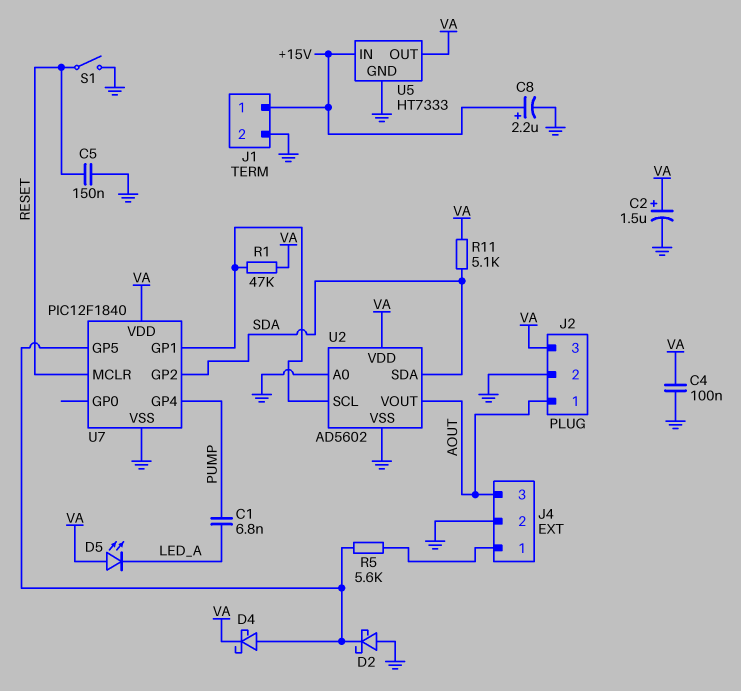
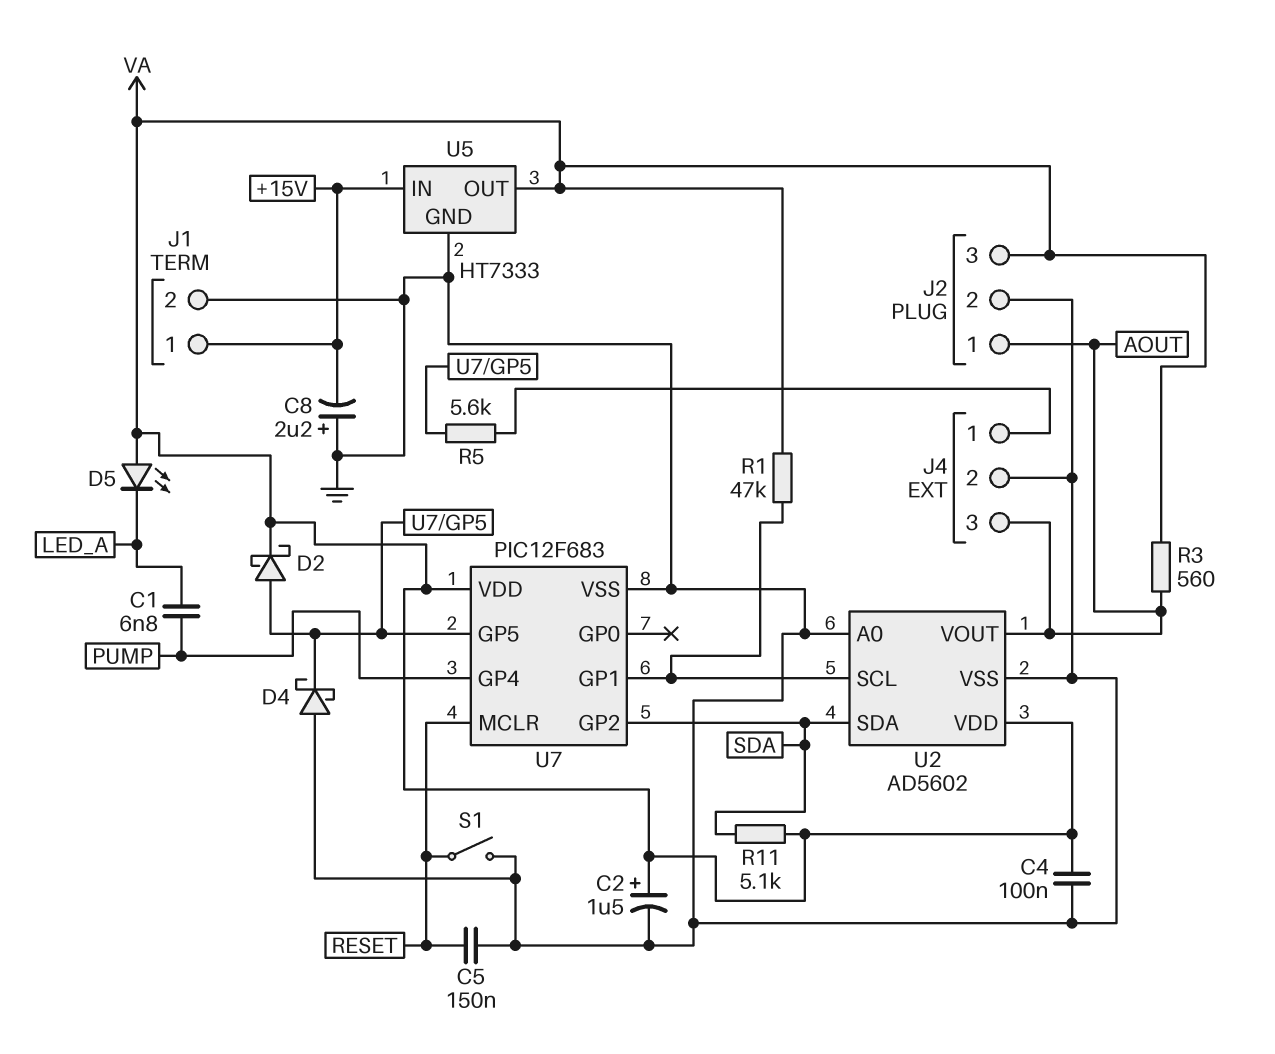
C8: 2.2uF (plus +15V, minus GND) -> 2.2uF (plus GND, minus +15V)
D2: schottky (A GND, K U7/GP5) -> schottky (A U7/GP5, K VA)
D4: schottky (A U7/GP5, K VA) -> schottky (A GND, K U7/GP5)
R3: none -> 560 (AOUT, VA)
U7: PIC12F1840 -> PIC12F683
──────────────────────────────
What to work on: Please output the line that contains "D4: schottky (A" and every line after it in the entries above, exactly, and nothing more.

Written response:
D4: schottky (A U7/GP5, K VA) -> schottky (A GND, K U7/GP5)
R3: none -> 560 (AOUT, VA)
U7: PIC12F1840 -> PIC12F683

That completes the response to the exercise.